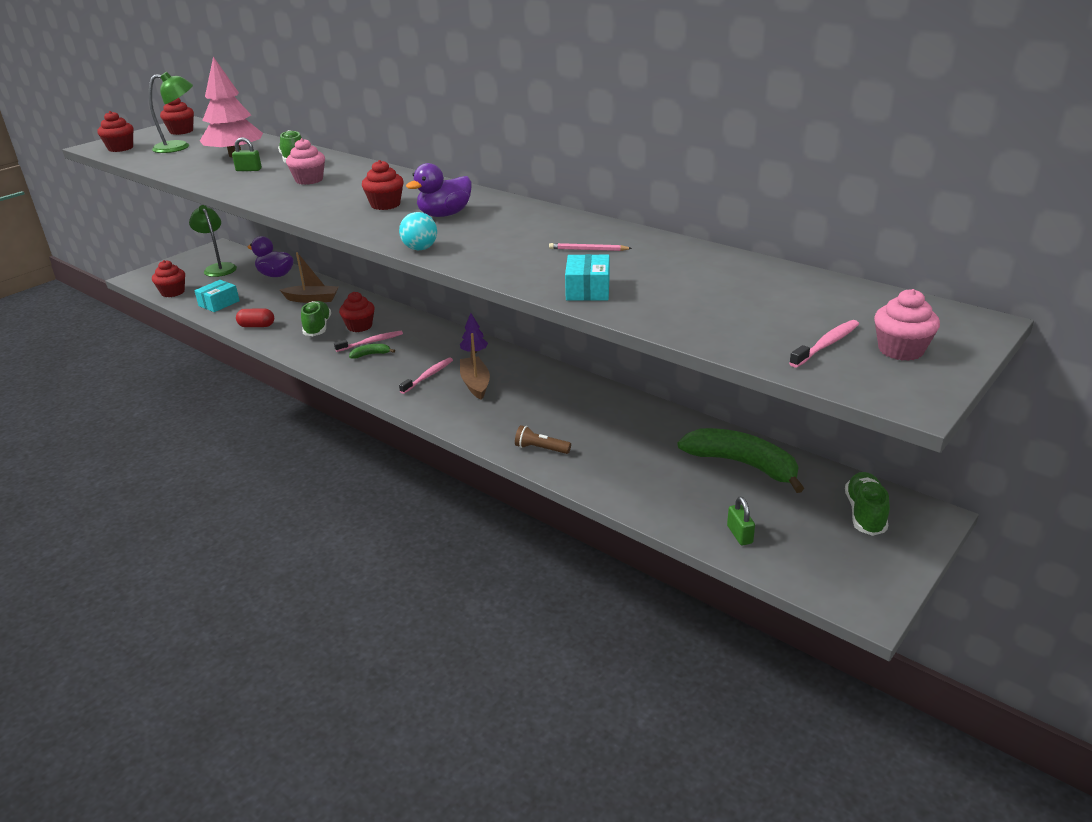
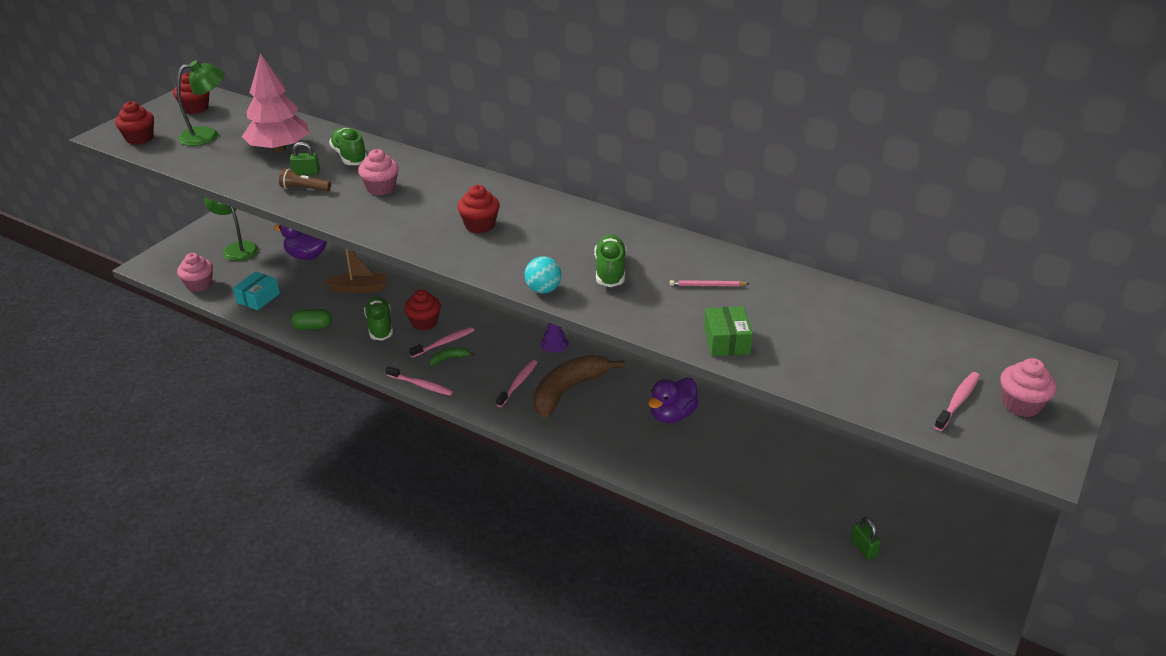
camera: 10 degrees left, 5 degrees up
(173, 292) = (199, 285): red cupcake -> pink cupcake
(257, 326) = (312, 327): red capsule -> green capsule
(335, 373) = (421, 385): none -> pink toothbrush
(444, 215) = (547, 239): purple duck -> purple duck (672, 415)
(475, 383) = (569, 390): brown boat -> brown banana
(541, 449) = (657, 465): brown flashlight -> brown flashlight (304, 189)
(588, 290) = (726, 341): turquoise box -> green box
(742, 464) = (848, 470): green banana -> none
(865, 513) = (966, 516): green shoe -> green shoe (610, 271)

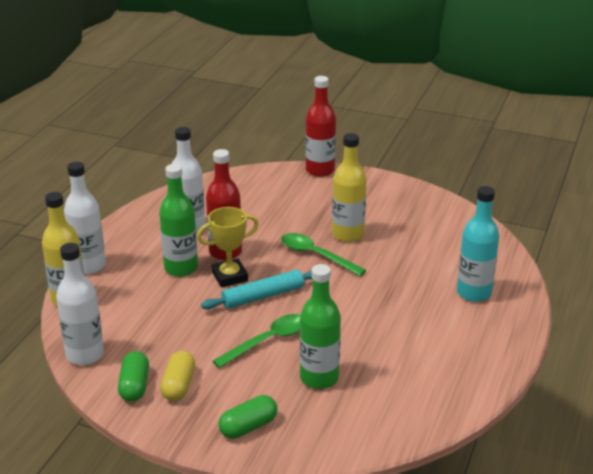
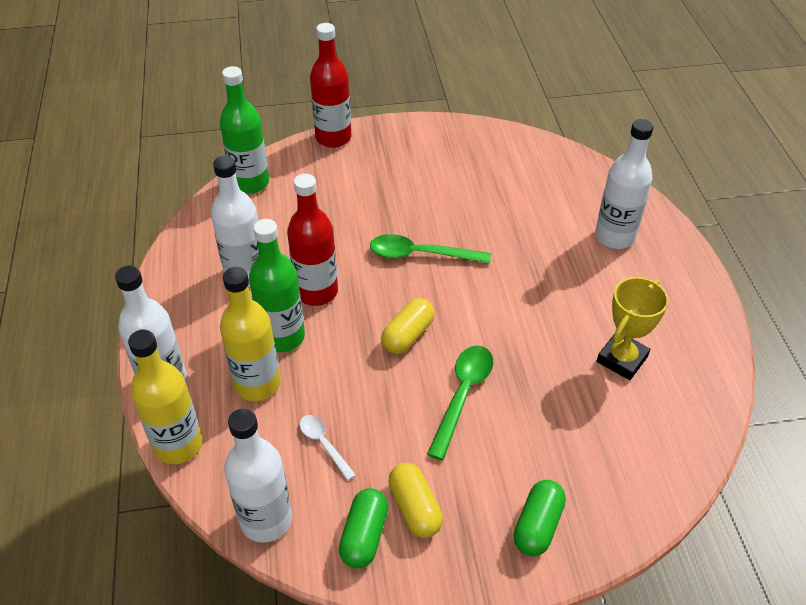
camera: 30 degrees left, 15 degrees up
(134, 386) = (364, 536): green capsule -> green capsule turned 45 degrees clockwise
(154, 332) = (324, 444): none -> white spoon
(230, 276) = (349, 324): yellow trophy -> yellow trophy (622, 359)
(263, 296) = (408, 335): turquoise rolling pin -> yellow capsule
(319, 378) = (556, 419): green bottle -> green bottle (250, 183)
(348, 234) = (431, 213): yellow bottle -> yellow bottle (257, 384)
(474, 293) = (614, 237): turquoise bottle -> white bottle

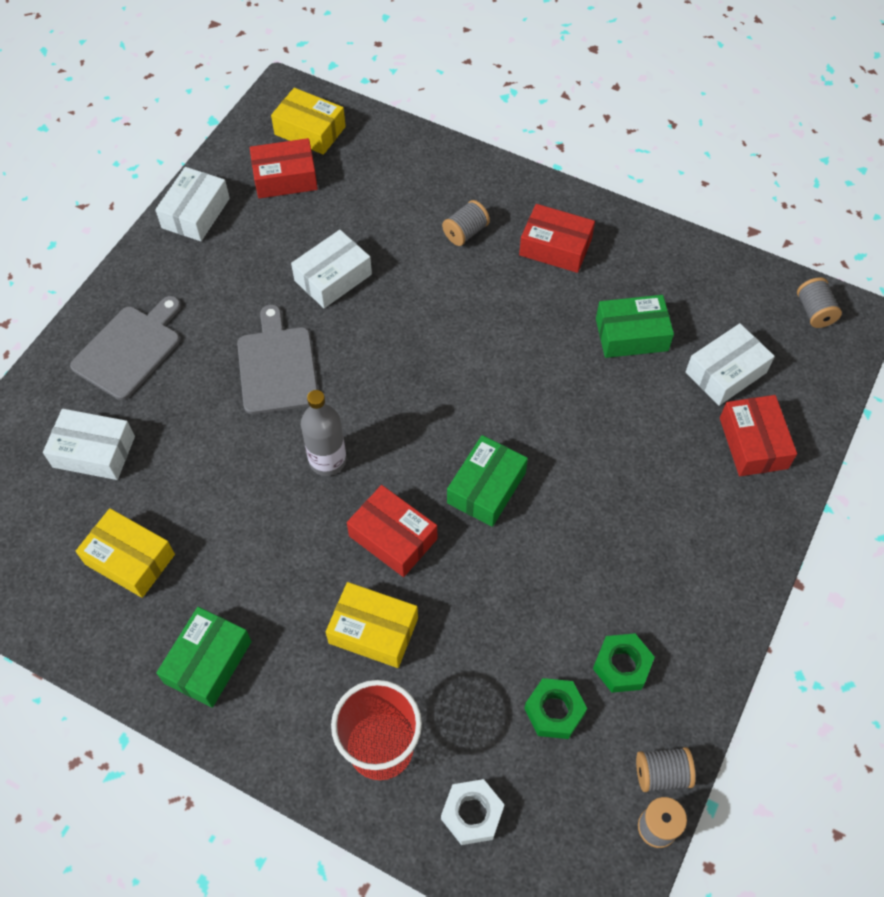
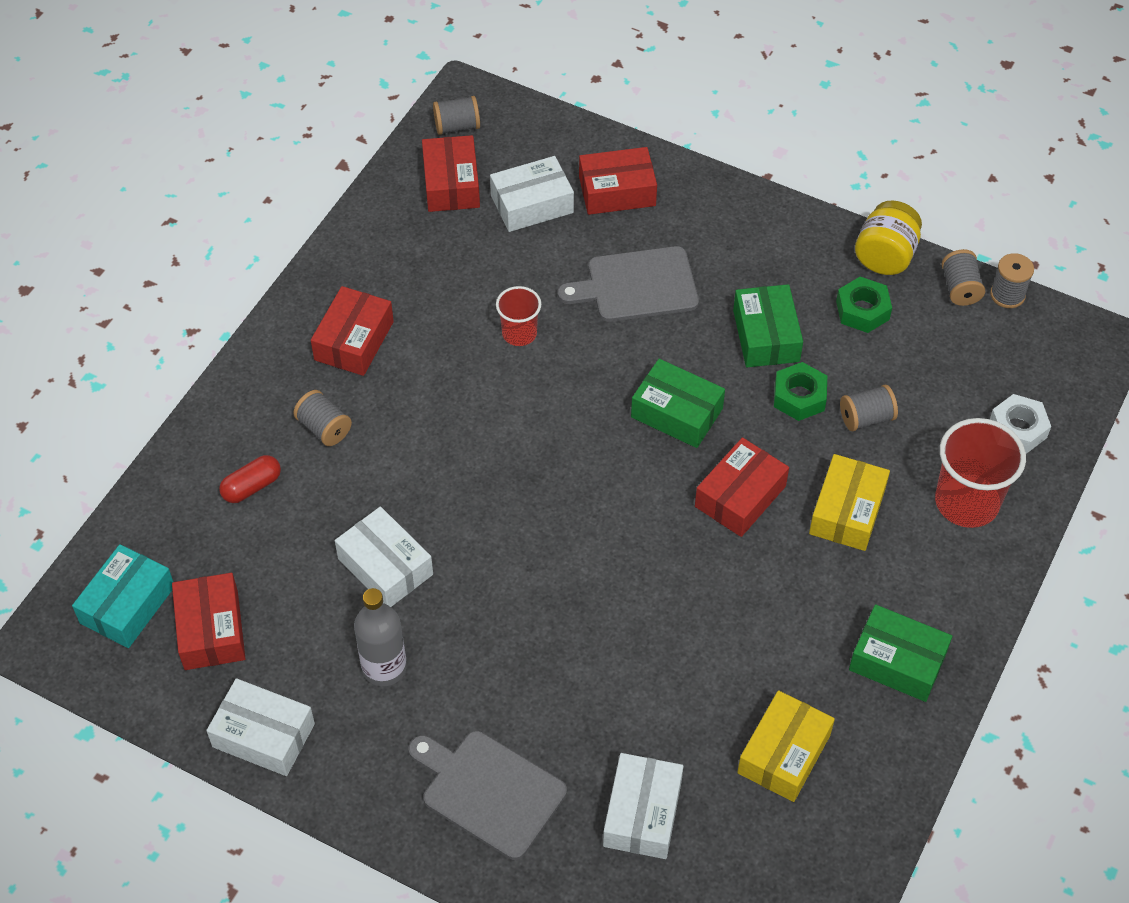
camera: 90 degrees left, 5 degrees down
(277, 366) = (518, 620): grey cutting board -> grey cutting board (636, 286)
(310, 131) = (127, 605): yellow box -> turquoise box
(327, 460) = (647, 561): grey bottle -> grey bottle (384, 668)
(410, 192) = (252, 487): none -> red capsule
(483, 657) = (866, 418): none -> grey spool
(554, 711) = (913, 363): green nut -> green nut (799, 397)
(571, 364) = (519, 333): none -> red cup
(631, 335) = (482, 278): green box -> green box (766, 336)
(699, 696) = (885, 256): none -> yellow jar
(725, 372) = (532, 204): white box -> white box turned 75 degrees counterclockwise
(741, 309) = (451, 184): none -> red box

Problem to work on: Pictures aside, reproduce every record exactly as it stands.

Result of this task:
camera: 10 degrees left, 5 degrees up
(173, 292) = (199, 285): red cupcake -> pink cupcake
(257, 326) = (312, 327): red capsule -> green capsule
(335, 373) = (421, 385): none -> pink toothbrush
(444, 215) = (547, 239): purple duck -> purple duck (672, 415)
(475, 383) = (569, 390): brown boat -> brown banana
(541, 449) = (657, 465): brown flashlight -> brown flashlight (304, 189)
(588, 290) = (726, 341): turquoise box -> green box
(742, 464) = (848, 470): green banana -> none
(865, 513) = (966, 516): green shoe -> green shoe (610, 271)

camera: 30 degrees left, 15 degrees up
(134, 386) = (364, 536): green capsule -> green capsule turned 45 degrees clockwise
(154, 332) = (324, 444): none -> white spoon
(230, 276) = (349, 324): yellow trophy -> yellow trophy (622, 359)
(263, 296) = (408, 335): turquoise rolling pin -> yellow capsule
(319, 378) = (556, 419): green bottle -> green bottle (250, 183)
(348, 234) = (431, 213): yellow bottle -> yellow bottle (257, 384)
(474, 293) = (614, 237): turquoise bottle -> white bottle

camera: 90 degrees left, 5 degrees down
(277, 366) = (518, 620): grey cutting board -> grey cutting board (636, 286)
(310, 131) = (127, 605): yellow box -> turquoise box
(327, 460) = (647, 561): grey bottle -> grey bottle (384, 668)
(410, 192) = (252, 487): none -> red capsule
(483, 657) = (866, 418): none -> grey spool
(554, 711) = (913, 363): green nut -> green nut (799, 397)
(571, 364) = (519, 333): none -> red cup
(631, 335) = (482, 278): green box -> green box (766, 336)
(699, 696) = (885, 256): none -> yellow jar
(725, 372) = (532, 204): white box -> white box turned 75 degrees counterclockwise
(741, 309) = (451, 184): none -> red box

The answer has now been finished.